### EXERCISE
Transcribe the data exactly, pictures excluded.

[RECORDED INFORMATION Boundary: Start]

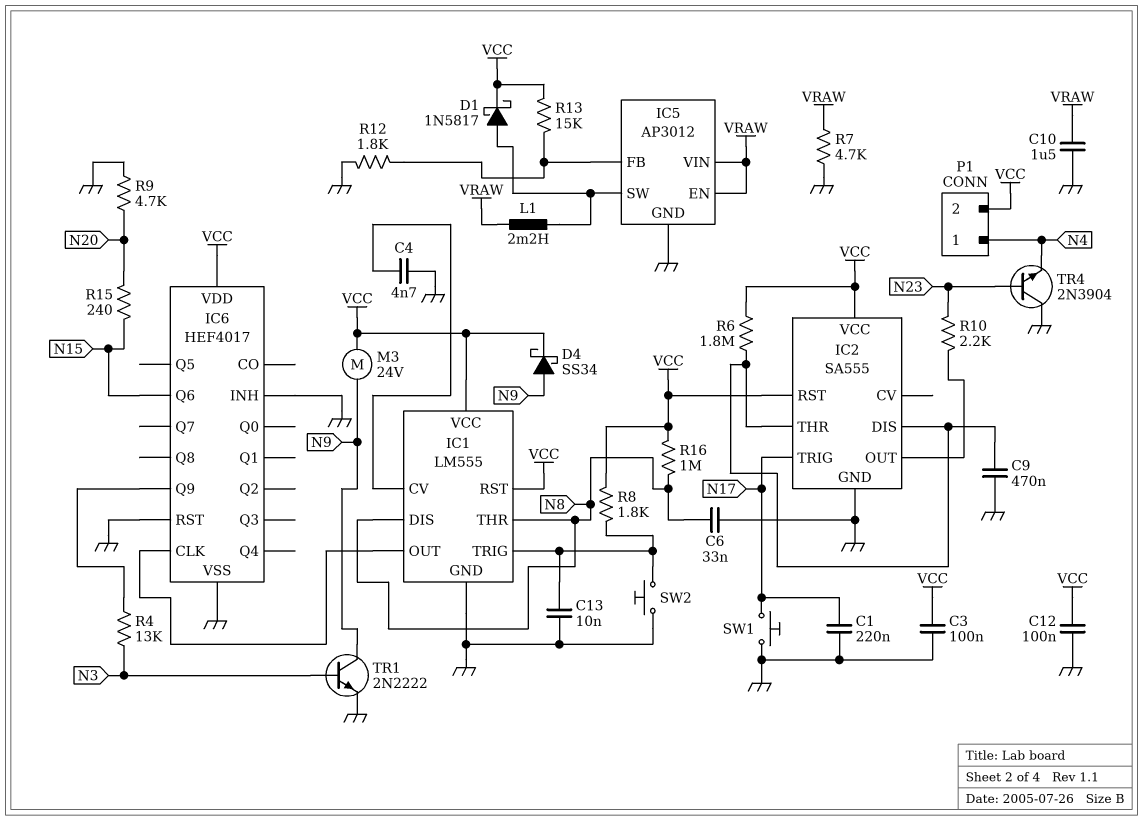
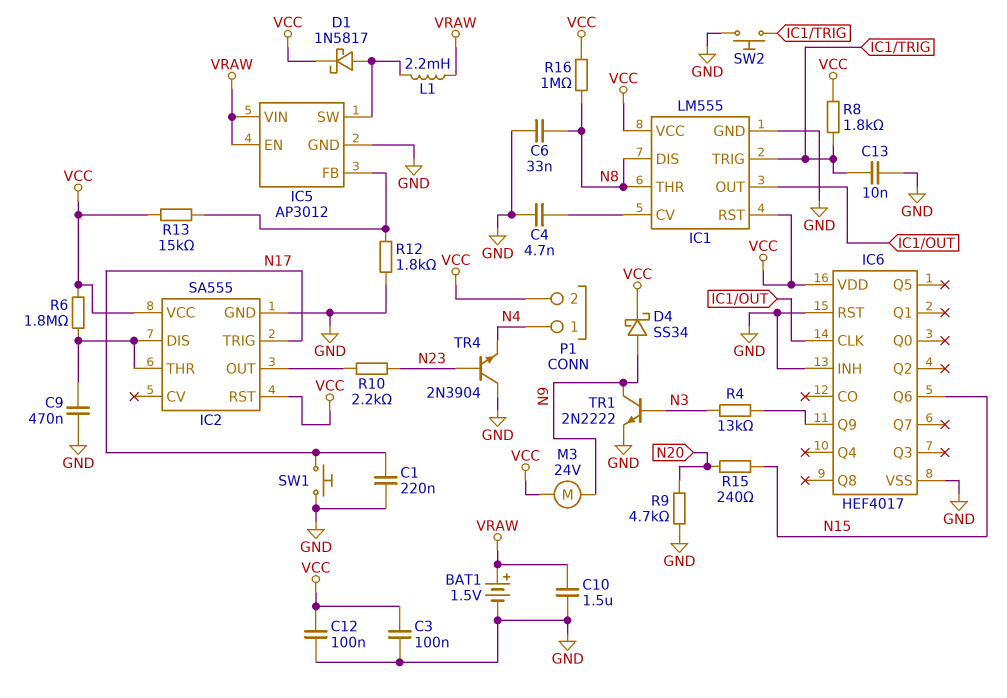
BAT1: none -> 1.5V (plus VRAW, minus GND)
R7: 4.7k (GND, VRAW) -> none

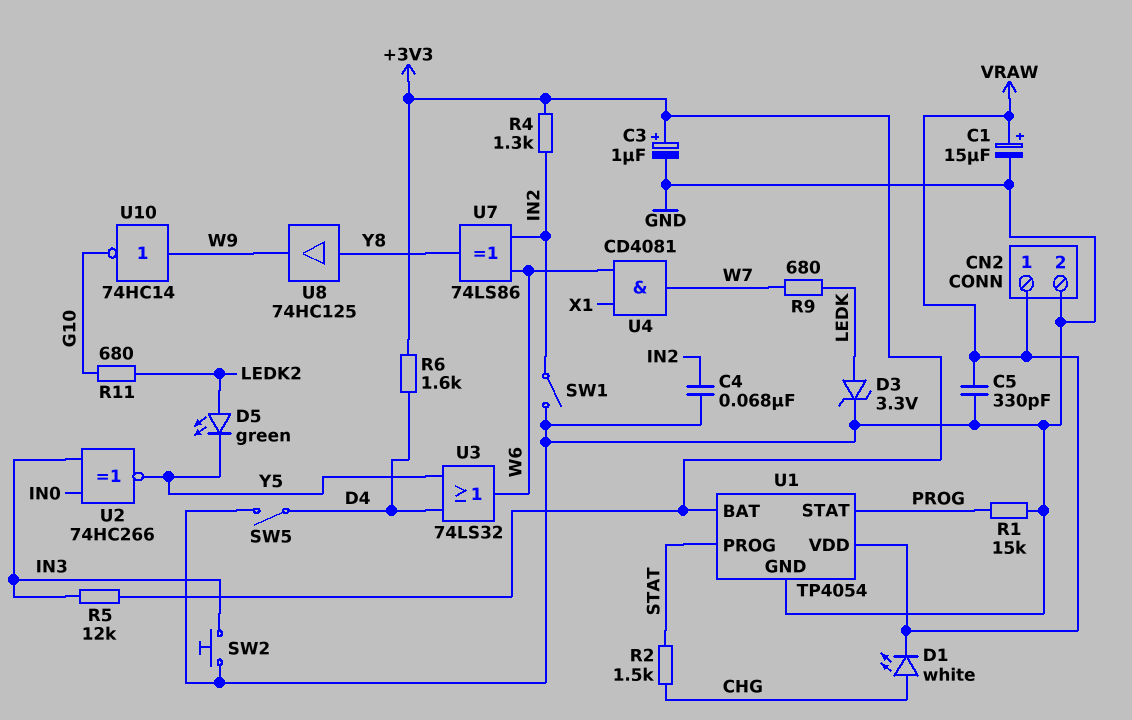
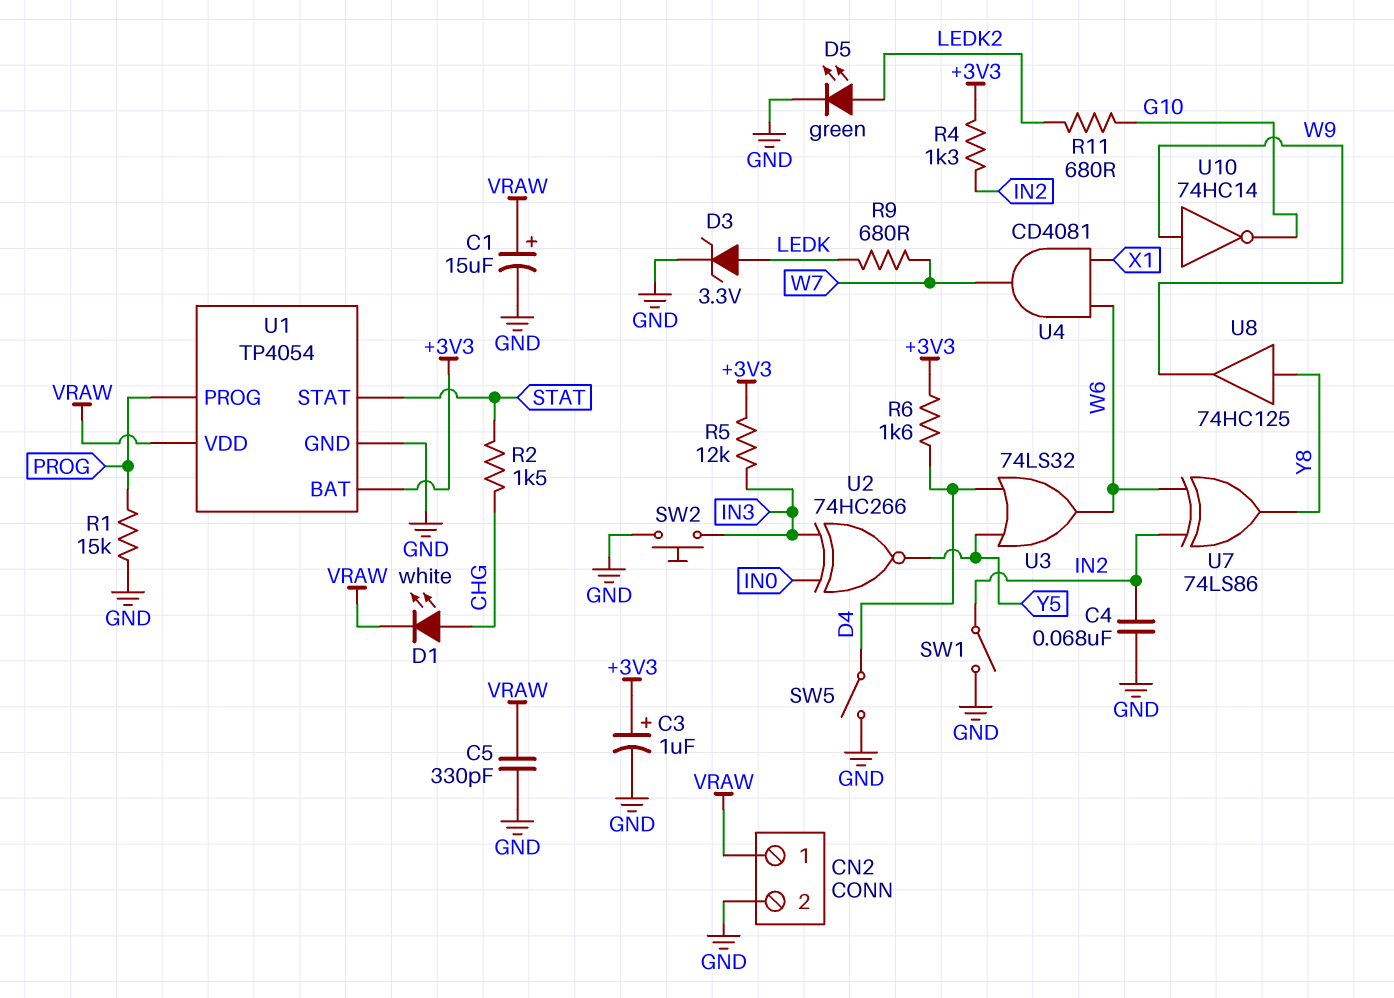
D5: LED green (A LEDK2, K Y5) -> LED green (A LEDK2, K GND)
U1 pin PROG: STAT -> PROG
U1 pin STAT: PROG -> STAT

[RECORDED INFORMATION Boundary: End]

### ANSWER TO THE PROBLEM
BAT1: none -> 1.5V (plus VRAW, minus GND)
R7: 4.7k (GND, VRAW) -> none

D5: LED green (A LEDK2, K Y5) -> LED green (A LEDK2, K GND)
U1 pin PROG: STAT -> PROG
U1 pin STAT: PROG -> STAT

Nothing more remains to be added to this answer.